==== EXCERPTED RECORDS

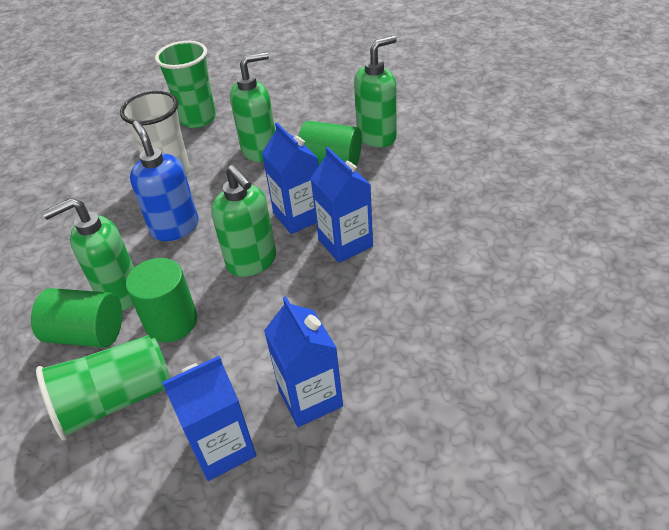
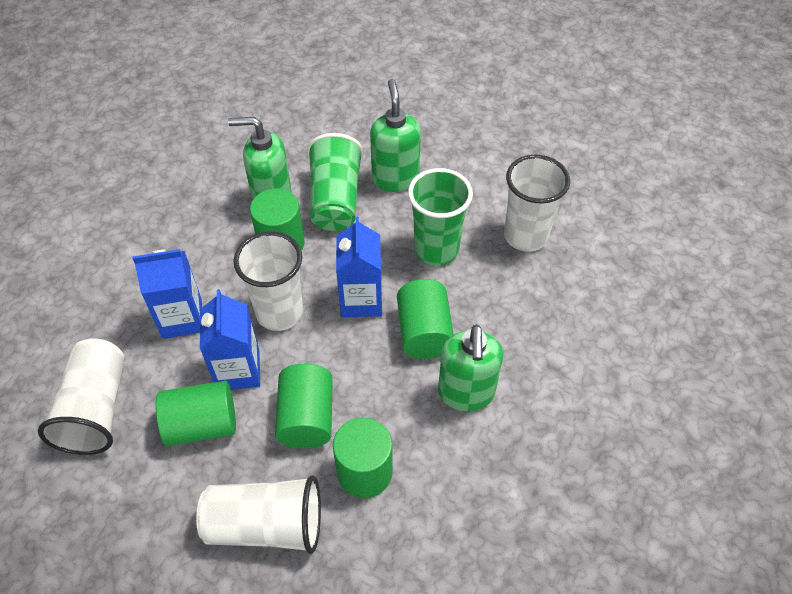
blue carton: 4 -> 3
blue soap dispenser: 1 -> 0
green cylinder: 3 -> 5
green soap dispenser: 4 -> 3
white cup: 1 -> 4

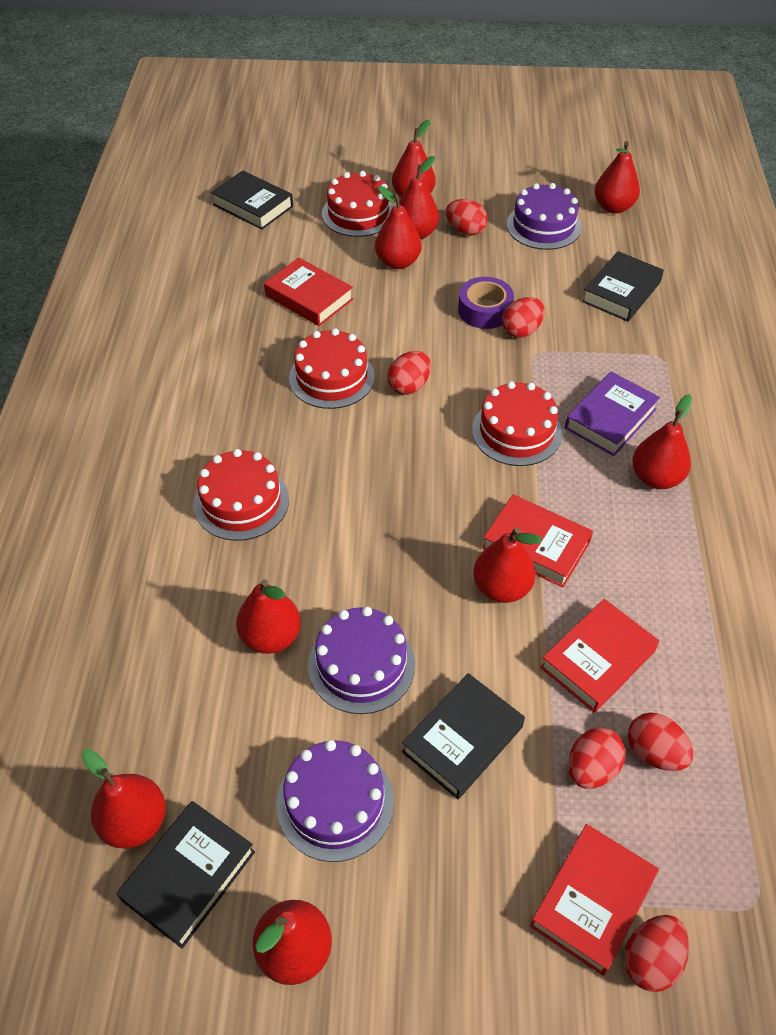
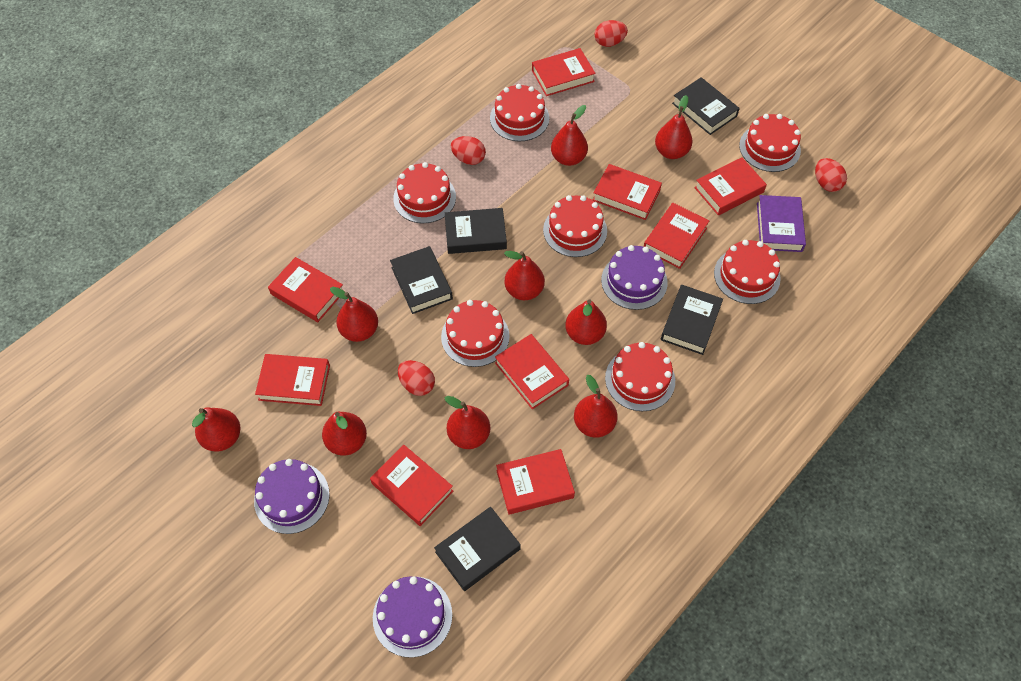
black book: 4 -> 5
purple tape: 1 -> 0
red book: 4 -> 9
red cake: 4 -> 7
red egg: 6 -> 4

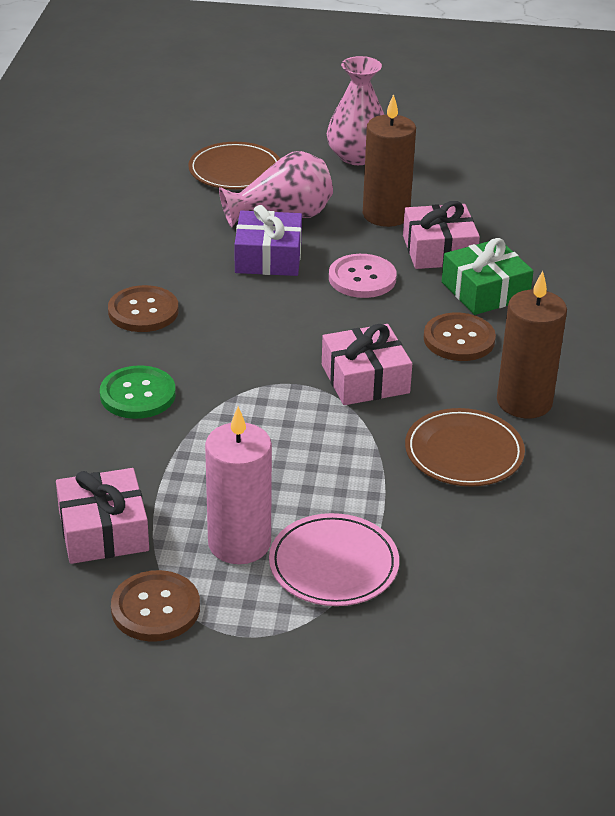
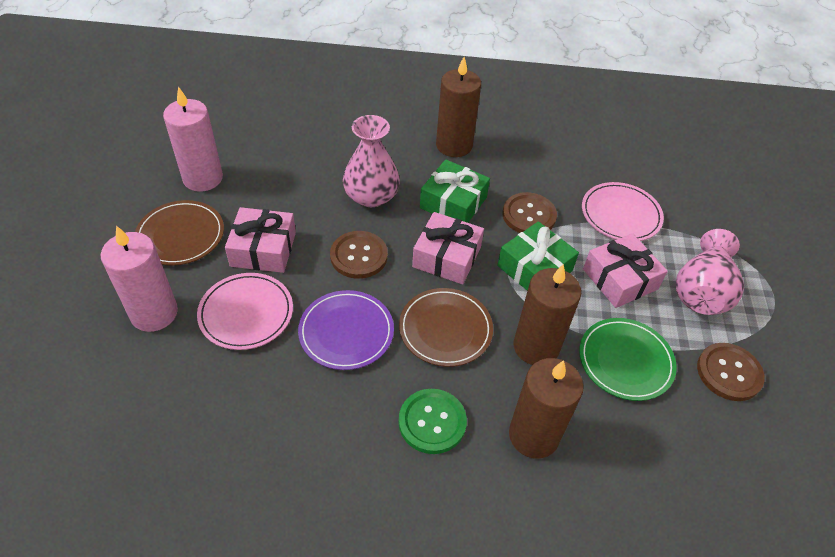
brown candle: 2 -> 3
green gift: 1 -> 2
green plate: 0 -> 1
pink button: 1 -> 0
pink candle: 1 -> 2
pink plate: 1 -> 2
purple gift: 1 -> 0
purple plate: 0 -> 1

========

### ASSIGNED TASK
A single number is the whole answer here: the number of lines in the data that include "soap".

### SOLVED PROBLEM
2